Spatial object tracking data:
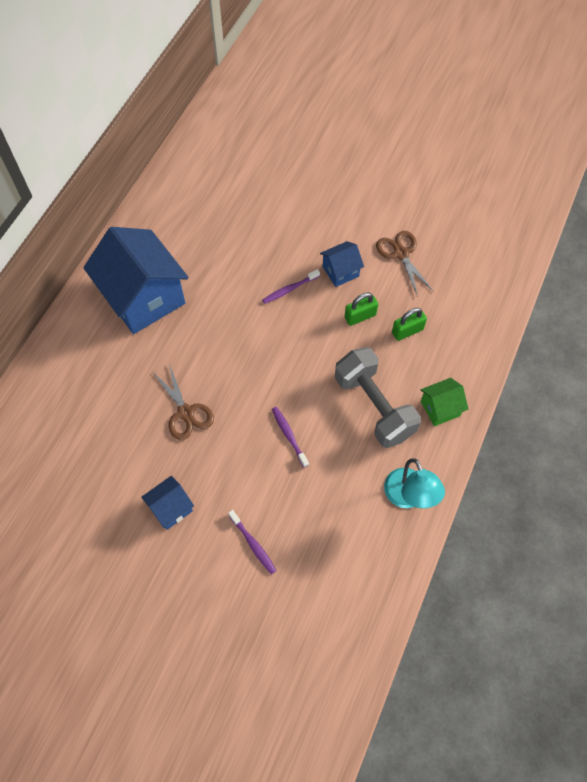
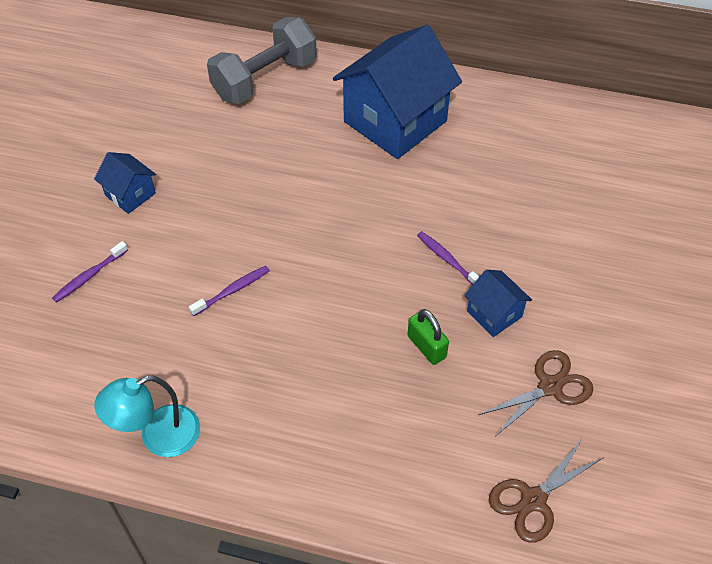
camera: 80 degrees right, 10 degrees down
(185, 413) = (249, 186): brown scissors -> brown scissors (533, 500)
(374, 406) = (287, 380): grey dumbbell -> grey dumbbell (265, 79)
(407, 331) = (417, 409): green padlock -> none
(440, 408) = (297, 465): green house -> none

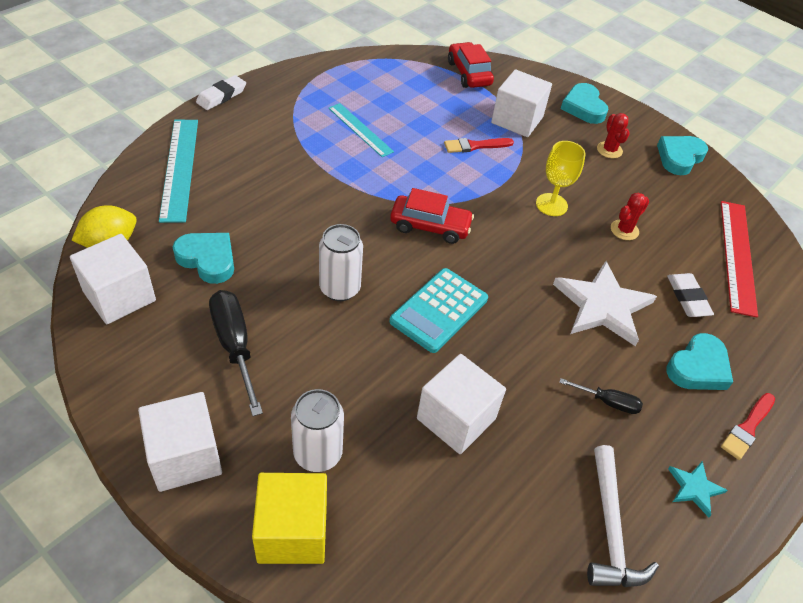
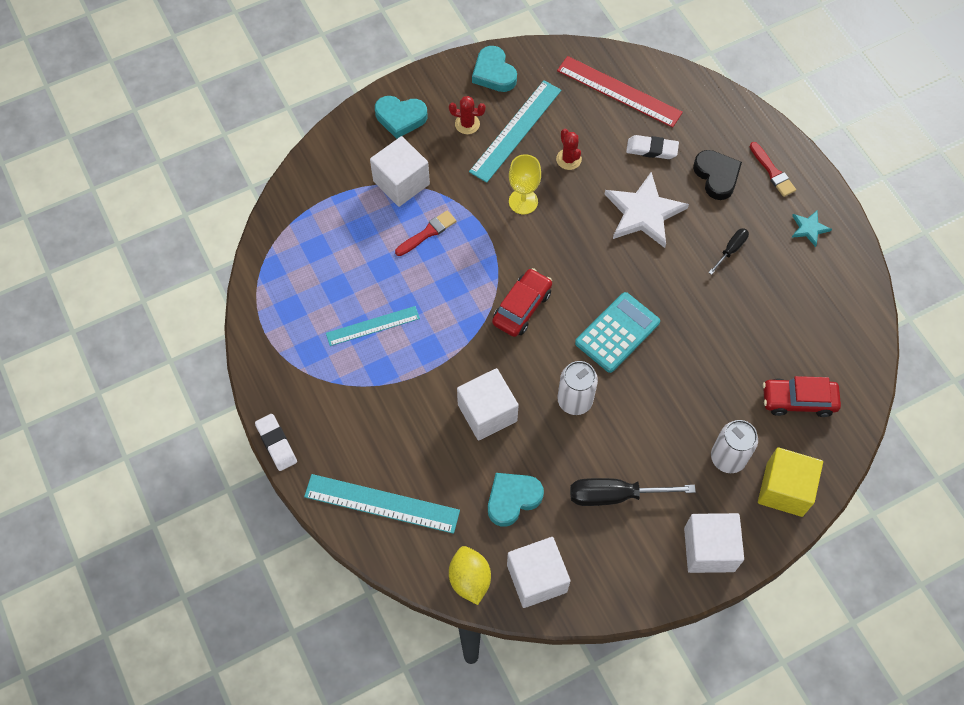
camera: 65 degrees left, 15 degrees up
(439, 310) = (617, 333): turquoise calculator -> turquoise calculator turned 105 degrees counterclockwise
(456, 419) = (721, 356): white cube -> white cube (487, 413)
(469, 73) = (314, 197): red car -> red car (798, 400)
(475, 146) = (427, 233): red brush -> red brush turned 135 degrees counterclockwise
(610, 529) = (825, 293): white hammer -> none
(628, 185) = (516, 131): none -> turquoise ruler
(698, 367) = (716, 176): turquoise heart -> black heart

- [INSTRUCTIONS FOR THE TASK] For every line in the data above that holds "turned", return the line itself.

- [RESPONSE]
(439, 310) = (617, 333): turquoise calculator -> turquoise calculator turned 105 degrees counterclockwise
(475, 146) = (427, 233): red brush -> red brush turned 135 degrees counterclockwise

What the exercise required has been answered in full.